> **Exercice**
Indiquez, s'il vous plaît, combien de lignes du listing contiennent la chaîne « italic », en respectant la casse. Donnez seulement ce nombre.

#### Données sources

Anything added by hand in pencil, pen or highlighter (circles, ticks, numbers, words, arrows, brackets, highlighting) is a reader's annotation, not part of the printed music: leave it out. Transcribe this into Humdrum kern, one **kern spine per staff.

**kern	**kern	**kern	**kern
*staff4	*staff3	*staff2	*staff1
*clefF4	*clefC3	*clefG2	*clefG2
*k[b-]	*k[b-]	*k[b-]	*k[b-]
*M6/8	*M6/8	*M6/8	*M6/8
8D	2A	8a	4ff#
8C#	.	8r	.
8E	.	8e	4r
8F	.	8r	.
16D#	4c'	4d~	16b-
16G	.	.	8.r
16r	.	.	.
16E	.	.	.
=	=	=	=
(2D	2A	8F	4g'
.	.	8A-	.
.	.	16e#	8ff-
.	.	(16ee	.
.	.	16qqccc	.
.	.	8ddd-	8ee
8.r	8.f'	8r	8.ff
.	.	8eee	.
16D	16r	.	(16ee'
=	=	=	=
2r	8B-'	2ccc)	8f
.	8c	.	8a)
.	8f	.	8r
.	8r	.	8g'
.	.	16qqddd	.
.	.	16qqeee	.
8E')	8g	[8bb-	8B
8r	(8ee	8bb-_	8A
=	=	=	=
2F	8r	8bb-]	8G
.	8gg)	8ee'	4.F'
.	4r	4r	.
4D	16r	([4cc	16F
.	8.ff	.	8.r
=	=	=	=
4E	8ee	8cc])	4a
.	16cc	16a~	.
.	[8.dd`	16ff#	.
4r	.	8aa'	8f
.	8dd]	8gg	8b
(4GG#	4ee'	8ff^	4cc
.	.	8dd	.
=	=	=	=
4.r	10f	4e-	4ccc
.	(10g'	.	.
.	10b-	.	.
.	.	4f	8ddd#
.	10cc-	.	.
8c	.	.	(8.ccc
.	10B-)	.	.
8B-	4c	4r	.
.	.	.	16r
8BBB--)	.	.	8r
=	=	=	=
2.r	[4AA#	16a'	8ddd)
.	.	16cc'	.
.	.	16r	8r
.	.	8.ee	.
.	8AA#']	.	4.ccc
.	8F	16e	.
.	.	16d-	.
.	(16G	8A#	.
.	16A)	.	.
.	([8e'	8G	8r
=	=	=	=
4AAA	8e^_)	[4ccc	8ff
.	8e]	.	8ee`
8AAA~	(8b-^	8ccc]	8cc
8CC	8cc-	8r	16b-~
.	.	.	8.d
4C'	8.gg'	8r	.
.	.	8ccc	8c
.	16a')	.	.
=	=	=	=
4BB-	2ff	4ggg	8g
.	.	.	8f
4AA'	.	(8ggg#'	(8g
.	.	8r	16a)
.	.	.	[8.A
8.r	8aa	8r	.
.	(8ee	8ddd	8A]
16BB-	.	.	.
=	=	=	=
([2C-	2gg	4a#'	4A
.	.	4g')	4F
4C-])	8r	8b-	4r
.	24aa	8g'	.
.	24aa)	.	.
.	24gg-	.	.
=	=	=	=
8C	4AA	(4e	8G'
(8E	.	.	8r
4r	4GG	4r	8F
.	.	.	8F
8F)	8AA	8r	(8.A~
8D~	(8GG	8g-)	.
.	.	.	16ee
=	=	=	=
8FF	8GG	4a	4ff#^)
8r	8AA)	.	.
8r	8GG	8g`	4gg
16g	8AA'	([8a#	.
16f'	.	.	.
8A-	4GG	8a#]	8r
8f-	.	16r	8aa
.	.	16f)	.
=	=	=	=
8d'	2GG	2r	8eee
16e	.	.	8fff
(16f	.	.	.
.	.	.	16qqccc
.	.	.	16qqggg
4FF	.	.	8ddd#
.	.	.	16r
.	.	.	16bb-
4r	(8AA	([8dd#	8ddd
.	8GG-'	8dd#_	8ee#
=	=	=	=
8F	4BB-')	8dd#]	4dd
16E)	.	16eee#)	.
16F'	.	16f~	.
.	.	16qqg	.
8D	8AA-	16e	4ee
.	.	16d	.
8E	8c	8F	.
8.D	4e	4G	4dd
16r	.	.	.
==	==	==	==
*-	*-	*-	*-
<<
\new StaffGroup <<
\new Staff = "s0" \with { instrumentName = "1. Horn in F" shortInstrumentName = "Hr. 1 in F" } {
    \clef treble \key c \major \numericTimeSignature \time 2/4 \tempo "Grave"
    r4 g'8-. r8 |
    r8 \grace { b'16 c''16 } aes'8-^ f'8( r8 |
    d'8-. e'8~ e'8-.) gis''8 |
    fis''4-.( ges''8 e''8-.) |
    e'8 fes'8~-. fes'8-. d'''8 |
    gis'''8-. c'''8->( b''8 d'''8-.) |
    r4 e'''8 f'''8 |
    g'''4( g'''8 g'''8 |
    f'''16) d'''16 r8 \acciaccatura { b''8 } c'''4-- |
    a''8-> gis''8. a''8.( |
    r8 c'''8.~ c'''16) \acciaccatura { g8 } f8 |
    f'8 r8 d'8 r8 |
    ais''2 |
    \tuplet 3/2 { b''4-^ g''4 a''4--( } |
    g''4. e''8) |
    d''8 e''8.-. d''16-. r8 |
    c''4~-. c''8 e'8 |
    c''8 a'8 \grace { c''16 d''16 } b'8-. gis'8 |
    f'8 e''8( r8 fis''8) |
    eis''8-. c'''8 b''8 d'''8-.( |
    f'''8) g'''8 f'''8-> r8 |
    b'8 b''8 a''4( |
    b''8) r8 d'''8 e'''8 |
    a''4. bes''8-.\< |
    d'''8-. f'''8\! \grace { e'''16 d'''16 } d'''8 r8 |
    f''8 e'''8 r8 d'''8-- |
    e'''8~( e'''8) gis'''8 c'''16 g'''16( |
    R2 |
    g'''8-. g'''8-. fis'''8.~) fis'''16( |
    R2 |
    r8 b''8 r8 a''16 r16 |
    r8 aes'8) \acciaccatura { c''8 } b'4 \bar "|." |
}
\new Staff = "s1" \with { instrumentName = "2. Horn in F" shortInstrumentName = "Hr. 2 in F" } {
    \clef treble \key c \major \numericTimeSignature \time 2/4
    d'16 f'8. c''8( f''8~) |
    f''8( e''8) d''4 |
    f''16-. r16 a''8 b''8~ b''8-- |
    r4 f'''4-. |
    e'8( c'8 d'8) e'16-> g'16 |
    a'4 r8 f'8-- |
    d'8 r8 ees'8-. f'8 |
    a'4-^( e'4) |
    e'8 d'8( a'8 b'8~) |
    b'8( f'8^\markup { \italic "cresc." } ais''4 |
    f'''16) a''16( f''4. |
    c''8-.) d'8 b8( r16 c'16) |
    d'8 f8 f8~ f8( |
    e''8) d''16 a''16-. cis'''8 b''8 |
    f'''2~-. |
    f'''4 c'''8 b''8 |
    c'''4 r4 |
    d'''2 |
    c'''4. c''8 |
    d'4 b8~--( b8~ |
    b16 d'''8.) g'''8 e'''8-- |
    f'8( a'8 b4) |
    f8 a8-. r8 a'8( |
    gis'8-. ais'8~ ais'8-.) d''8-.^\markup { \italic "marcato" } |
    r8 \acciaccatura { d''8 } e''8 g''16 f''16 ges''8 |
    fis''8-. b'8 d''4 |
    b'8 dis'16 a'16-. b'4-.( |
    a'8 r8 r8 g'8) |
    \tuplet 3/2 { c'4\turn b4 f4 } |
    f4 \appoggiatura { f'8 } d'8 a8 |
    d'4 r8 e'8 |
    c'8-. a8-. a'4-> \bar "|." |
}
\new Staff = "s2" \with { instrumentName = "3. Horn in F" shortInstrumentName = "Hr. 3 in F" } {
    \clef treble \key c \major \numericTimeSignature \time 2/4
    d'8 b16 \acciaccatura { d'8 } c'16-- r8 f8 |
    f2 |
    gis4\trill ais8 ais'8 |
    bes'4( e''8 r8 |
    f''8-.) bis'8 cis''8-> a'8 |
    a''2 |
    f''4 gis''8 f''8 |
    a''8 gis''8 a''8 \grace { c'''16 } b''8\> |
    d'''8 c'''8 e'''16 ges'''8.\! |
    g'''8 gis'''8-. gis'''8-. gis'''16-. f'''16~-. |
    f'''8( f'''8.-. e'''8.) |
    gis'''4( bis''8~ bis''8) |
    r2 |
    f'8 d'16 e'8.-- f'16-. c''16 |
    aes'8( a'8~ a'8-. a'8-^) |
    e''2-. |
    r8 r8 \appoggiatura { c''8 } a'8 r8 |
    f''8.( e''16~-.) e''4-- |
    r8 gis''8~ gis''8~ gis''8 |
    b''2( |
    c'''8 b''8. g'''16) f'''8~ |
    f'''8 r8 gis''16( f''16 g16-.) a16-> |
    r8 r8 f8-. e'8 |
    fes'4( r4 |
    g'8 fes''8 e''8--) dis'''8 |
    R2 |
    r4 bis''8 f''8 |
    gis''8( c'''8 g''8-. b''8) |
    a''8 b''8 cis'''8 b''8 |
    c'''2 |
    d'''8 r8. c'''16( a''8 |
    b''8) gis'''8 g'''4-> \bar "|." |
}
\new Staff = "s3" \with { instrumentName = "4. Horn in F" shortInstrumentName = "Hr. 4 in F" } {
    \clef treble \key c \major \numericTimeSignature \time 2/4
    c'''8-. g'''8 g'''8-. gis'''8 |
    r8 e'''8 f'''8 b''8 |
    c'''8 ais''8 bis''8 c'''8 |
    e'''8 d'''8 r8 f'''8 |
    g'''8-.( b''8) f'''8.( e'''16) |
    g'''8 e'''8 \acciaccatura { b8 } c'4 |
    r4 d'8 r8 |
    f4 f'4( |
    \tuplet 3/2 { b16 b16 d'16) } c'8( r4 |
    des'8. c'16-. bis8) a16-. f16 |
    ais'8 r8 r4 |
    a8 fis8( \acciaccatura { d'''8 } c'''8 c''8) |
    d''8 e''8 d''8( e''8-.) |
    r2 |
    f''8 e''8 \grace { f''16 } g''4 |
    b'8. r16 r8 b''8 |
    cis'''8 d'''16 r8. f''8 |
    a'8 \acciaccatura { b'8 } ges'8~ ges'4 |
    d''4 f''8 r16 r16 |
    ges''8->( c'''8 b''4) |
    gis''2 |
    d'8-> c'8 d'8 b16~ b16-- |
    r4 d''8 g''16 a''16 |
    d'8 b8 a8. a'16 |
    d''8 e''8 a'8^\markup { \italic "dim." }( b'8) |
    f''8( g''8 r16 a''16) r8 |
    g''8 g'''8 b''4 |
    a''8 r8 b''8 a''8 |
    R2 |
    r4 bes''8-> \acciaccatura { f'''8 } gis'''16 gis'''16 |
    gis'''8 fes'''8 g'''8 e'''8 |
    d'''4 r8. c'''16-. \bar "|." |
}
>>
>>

########

> **Corrigé**
3